BEGIN

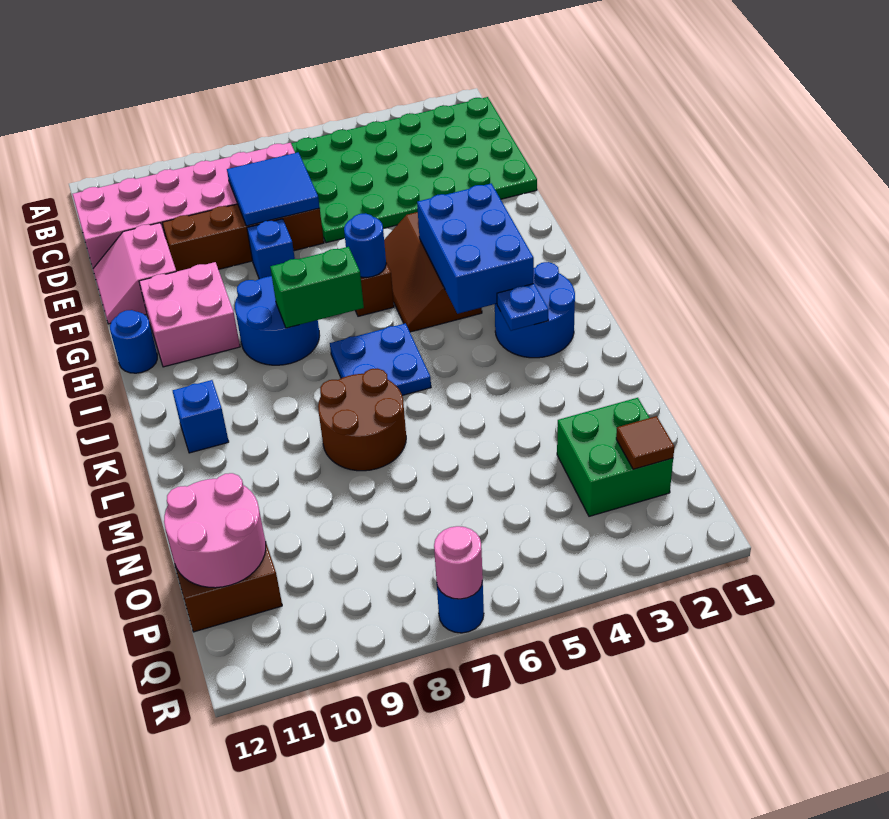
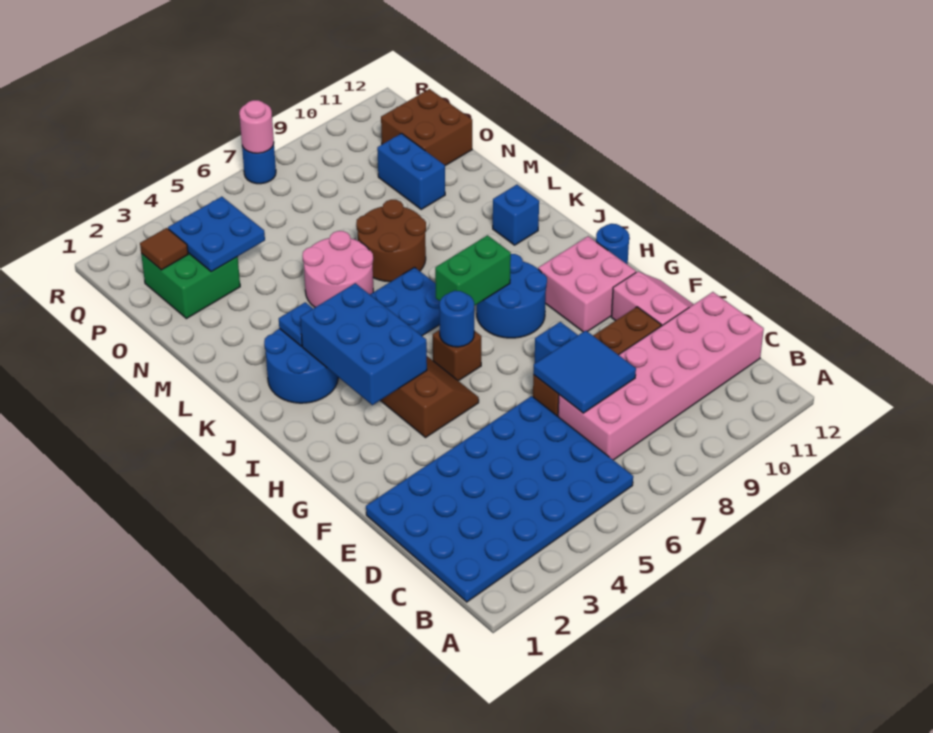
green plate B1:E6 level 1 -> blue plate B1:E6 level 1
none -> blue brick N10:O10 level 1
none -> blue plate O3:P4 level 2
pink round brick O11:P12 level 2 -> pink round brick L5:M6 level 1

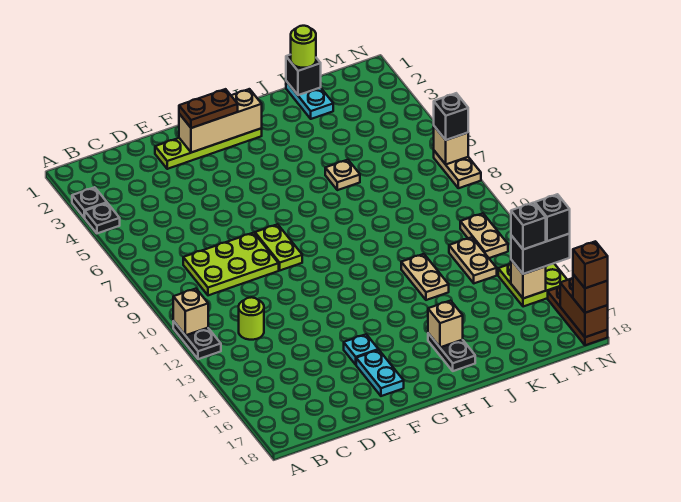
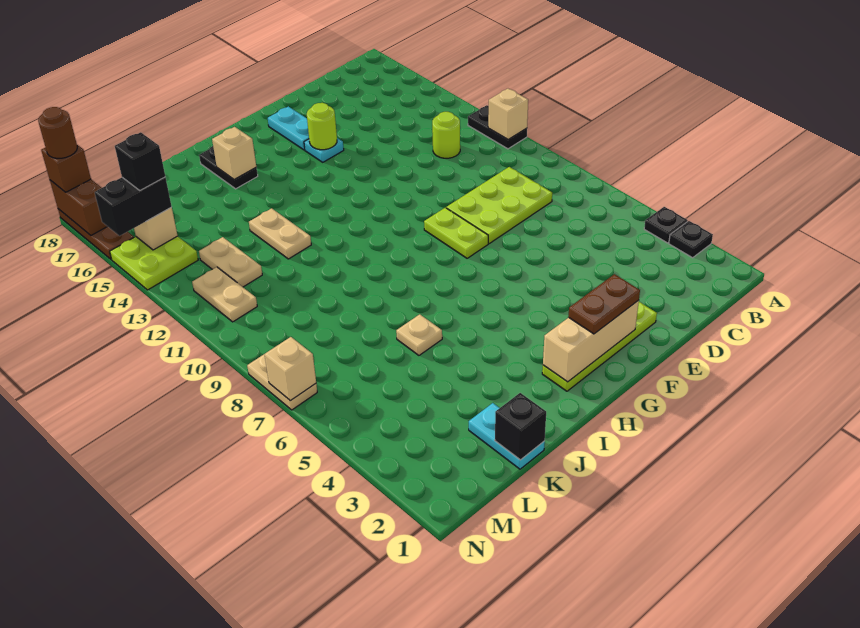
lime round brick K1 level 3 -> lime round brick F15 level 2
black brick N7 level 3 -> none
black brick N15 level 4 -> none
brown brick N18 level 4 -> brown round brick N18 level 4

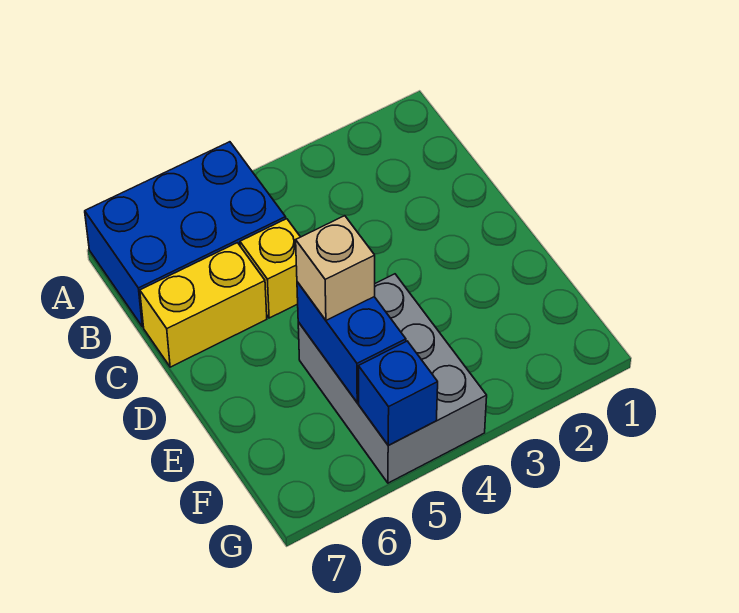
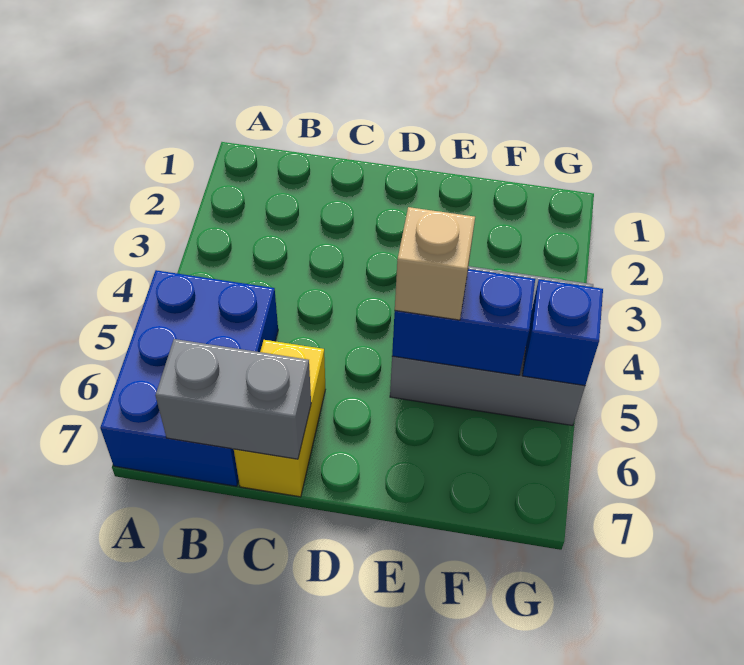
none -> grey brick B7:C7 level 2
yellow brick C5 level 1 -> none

END

Each line above must be repeated exactly in the answer, with pictures omitted.

Your response:
green plate B1:E6 level 1 -> blue plate B1:E6 level 1
none -> blue brick N10:O10 level 1
none -> blue plate O3:P4 level 2
pink round brick O11:P12 level 2 -> pink round brick L5:M6 level 1

lime round brick K1 level 3 -> lime round brick F15 level 2
black brick N7 level 3 -> none
black brick N15 level 4 -> none
brown brick N18 level 4 -> brown round brick N18 level 4

none -> grey brick B7:C7 level 2
yellow brick C5 level 1 -> none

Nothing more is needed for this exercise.